Your task
From the entries that follow, list every line in which the string "minus" appears.

(Before-and-after change data)
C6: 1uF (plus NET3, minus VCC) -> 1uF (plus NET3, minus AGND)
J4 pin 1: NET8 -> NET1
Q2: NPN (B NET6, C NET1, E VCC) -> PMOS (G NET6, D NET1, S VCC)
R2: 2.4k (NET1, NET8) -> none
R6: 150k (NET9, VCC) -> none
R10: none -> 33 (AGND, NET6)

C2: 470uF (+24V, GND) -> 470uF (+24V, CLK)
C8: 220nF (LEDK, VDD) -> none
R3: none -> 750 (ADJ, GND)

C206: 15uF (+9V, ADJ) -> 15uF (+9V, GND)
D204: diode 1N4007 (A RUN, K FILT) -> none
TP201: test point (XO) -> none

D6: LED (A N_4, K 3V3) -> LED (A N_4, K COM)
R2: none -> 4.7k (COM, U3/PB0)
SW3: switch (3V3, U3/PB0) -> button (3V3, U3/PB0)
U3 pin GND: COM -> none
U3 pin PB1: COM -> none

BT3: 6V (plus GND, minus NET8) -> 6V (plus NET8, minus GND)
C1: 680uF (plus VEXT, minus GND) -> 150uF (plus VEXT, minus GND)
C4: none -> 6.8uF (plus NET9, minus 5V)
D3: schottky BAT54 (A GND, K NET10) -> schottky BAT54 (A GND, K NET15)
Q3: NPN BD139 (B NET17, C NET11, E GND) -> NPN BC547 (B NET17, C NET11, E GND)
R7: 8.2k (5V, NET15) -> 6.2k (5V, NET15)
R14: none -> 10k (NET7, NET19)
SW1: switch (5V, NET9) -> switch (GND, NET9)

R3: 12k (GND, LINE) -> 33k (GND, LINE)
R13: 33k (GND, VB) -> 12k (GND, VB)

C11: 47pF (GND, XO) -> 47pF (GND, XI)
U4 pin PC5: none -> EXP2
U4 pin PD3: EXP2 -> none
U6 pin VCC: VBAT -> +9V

Task response
C6: 1uF (plus NET3, minus VCC) -> 1uF (plus NET3, minus AGND)
BT3: 6V (plus GND, minus NET8) -> 6V (plus NET8, minus GND)
C1: 680uF (plus VEXT, minus GND) -> 150uF (plus VEXT, minus GND)
C4: none -> 6.8uF (plus NET9, minus 5V)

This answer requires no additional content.